• _Records to process_:
▽
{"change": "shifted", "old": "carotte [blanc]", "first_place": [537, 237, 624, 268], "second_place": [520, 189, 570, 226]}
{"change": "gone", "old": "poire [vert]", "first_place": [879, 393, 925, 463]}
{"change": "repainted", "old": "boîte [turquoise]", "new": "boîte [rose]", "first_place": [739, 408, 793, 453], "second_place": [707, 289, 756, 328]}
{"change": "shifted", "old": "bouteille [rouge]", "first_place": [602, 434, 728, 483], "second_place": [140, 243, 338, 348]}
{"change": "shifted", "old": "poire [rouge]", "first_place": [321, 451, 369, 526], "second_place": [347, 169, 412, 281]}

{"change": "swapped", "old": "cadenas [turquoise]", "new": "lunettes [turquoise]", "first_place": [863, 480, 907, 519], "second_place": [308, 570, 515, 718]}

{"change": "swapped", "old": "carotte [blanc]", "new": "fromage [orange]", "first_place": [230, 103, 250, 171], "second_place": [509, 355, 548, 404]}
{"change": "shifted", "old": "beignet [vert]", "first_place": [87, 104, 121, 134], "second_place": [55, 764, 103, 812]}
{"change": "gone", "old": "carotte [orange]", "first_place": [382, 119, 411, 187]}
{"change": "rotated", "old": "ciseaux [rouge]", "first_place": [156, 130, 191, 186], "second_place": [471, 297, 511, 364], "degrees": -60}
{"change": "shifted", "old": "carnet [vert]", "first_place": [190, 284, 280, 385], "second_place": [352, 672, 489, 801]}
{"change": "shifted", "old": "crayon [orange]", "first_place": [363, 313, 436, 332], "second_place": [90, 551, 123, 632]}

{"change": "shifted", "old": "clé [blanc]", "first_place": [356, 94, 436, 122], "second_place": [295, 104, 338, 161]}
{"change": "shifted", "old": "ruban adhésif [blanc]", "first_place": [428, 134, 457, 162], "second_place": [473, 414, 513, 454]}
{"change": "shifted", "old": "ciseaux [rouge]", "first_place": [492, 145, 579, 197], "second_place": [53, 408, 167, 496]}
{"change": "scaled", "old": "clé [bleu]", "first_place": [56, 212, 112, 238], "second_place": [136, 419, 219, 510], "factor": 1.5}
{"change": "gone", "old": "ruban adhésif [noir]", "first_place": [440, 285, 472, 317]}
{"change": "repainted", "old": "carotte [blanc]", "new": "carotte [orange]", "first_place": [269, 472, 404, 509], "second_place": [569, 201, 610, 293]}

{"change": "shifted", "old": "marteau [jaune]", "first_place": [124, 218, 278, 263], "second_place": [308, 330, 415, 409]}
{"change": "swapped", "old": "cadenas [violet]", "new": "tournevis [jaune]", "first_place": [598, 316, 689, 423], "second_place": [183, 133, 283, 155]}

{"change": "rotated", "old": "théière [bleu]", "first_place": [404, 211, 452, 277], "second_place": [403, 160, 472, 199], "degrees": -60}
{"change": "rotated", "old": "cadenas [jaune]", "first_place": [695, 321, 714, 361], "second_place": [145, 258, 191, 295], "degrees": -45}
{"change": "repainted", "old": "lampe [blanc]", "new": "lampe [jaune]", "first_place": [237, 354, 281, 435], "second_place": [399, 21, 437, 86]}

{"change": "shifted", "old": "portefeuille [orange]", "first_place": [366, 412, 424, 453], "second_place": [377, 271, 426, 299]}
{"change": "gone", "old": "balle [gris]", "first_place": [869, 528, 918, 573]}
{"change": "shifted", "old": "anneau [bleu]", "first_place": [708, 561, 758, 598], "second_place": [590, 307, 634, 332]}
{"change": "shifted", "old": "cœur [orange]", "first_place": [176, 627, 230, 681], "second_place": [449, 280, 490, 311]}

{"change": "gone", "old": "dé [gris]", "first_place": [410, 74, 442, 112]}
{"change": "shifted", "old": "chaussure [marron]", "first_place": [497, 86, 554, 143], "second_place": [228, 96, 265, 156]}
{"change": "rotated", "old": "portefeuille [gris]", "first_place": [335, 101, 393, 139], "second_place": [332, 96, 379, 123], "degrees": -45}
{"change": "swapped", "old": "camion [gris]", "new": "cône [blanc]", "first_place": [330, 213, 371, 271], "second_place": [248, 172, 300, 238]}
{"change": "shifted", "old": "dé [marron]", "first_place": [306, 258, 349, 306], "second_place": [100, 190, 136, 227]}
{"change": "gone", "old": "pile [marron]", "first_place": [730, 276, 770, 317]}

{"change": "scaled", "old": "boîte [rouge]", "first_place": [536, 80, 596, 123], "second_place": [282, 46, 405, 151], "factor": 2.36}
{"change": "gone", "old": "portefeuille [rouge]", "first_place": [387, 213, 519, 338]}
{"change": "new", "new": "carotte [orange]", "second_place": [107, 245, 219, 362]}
△
• _Task description_: Transcribe the full set of records precisely.

• _Exercise solution_:
{"change": "shifted", "old": "carotte [blanc]", "first_place": [537, 237, 624, 268], "second_place": [520, 189, 570, 226]}
{"change": "gone", "old": "poire [vert]", "first_place": [879, 393, 925, 463]}
{"change": "repainted", "old": "boîte [turquoise]", "new": "boîte [rose]", "first_place": [739, 408, 793, 453], "second_place": [707, 289, 756, 328]}
{"change": "shifted", "old": "bouteille [rouge]", "first_place": [602, 434, 728, 483], "second_place": [140, 243, 338, 348]}
{"change": "shifted", "old": "poire [rouge]", "first_place": [321, 451, 369, 526], "second_place": [347, 169, 412, 281]}

{"change": "swapped", "old": "cadenas [turquoise]", "new": "lunettes [turquoise]", "first_place": [863, 480, 907, 519], "second_place": [308, 570, 515, 718]}

{"change": "swapped", "old": "carotte [blanc]", "new": "fromage [orange]", "first_place": [230, 103, 250, 171], "second_place": [509, 355, 548, 404]}
{"change": "shifted", "old": "beignet [vert]", "first_place": [87, 104, 121, 134], "second_place": [55, 764, 103, 812]}
{"change": "gone", "old": "carotte [orange]", "first_place": [382, 119, 411, 187]}
{"change": "rotated", "old": "ciseaux [rouge]", "first_place": [156, 130, 191, 186], "second_place": [471, 297, 511, 364], "degrees": -60}
{"change": "shifted", "old": "carnet [vert]", "first_place": [190, 284, 280, 385], "second_place": [352, 672, 489, 801]}
{"change": "shifted", "old": "crayon [orange]", "first_place": [363, 313, 436, 332], "second_place": [90, 551, 123, 632]}

{"change": "shifted", "old": "clé [blanc]", "first_place": [356, 94, 436, 122], "second_place": [295, 104, 338, 161]}
{"change": "shifted", "old": "ruban adhésif [blanc]", "first_place": [428, 134, 457, 162], "second_place": [473, 414, 513, 454]}
{"change": "shifted", "old": "ciseaux [rouge]", "first_place": [492, 145, 579, 197], "second_place": [53, 408, 167, 496]}
{"change": "scaled", "old": "clé [bleu]", "first_place": [56, 212, 112, 238], "second_place": [136, 419, 219, 510], "factor": 1.5}
{"change": "gone", "old": "ruban adhésif [noir]", "first_place": [440, 285, 472, 317]}
{"change": "repainted", "old": "carotte [blanc]", "new": "carotte [orange]", "first_place": [269, 472, 404, 509], "second_place": [569, 201, 610, 293]}

{"change": "shifted", "old": "marteau [jaune]", "first_place": [124, 218, 278, 263], "second_place": [308, 330, 415, 409]}
{"change": "swapped", "old": "cadenas [violet]", "new": "tournevis [jaune]", "first_place": [598, 316, 689, 423], "second_place": [183, 133, 283, 155]}

{"change": "rotated", "old": "théière [bleu]", "first_place": [404, 211, 452, 277], "second_place": [403, 160, 472, 199], "degrees": -60}
{"change": "rotated", "old": "cadenas [jaune]", "first_place": [695, 321, 714, 361], "second_place": [145, 258, 191, 295], "degrees": -45}
{"change": "repainted", "old": "lampe [blanc]", "new": "lampe [jaune]", "first_place": [237, 354, 281, 435], "second_place": [399, 21, 437, 86]}

{"change": "shifted", "old": "portefeuille [orange]", "first_place": [366, 412, 424, 453], "second_place": [377, 271, 426, 299]}
{"change": "gone", "old": "balle [gris]", "first_place": [869, 528, 918, 573]}
{"change": "shifted", "old": "anneau [bleu]", "first_place": [708, 561, 758, 598], "second_place": [590, 307, 634, 332]}
{"change": "shifted", "old": "cœur [orange]", "first_place": [176, 627, 230, 681], "second_place": [449, 280, 490, 311]}

{"change": "gone", "old": "dé [gris]", "first_place": [410, 74, 442, 112]}
{"change": "shifted", "old": "chaussure [marron]", "first_place": [497, 86, 554, 143], "second_place": [228, 96, 265, 156]}
{"change": "rotated", "old": "portefeuille [gris]", "first_place": [335, 101, 393, 139], "second_place": [332, 96, 379, 123], "degrees": -45}
{"change": "swapped", "old": "camion [gris]", "new": "cône [blanc]", "first_place": [330, 213, 371, 271], "second_place": [248, 172, 300, 238]}
{"change": "shifted", "old": "dé [marron]", "first_place": [306, 258, 349, 306], "second_place": [100, 190, 136, 227]}
{"change": "gone", "old": "pile [marron]", "first_place": [730, 276, 770, 317]}

{"change": "scaled", "old": "boîte [rouge]", "first_place": [536, 80, 596, 123], "second_place": [282, 46, 405, 151], "factor": 2.36}
{"change": "gone", "old": "portefeuille [rouge]", "first_place": [387, 213, 519, 338]}
{"change": "new", "new": "carotte [orange]", "second_place": [107, 245, 219, 362]}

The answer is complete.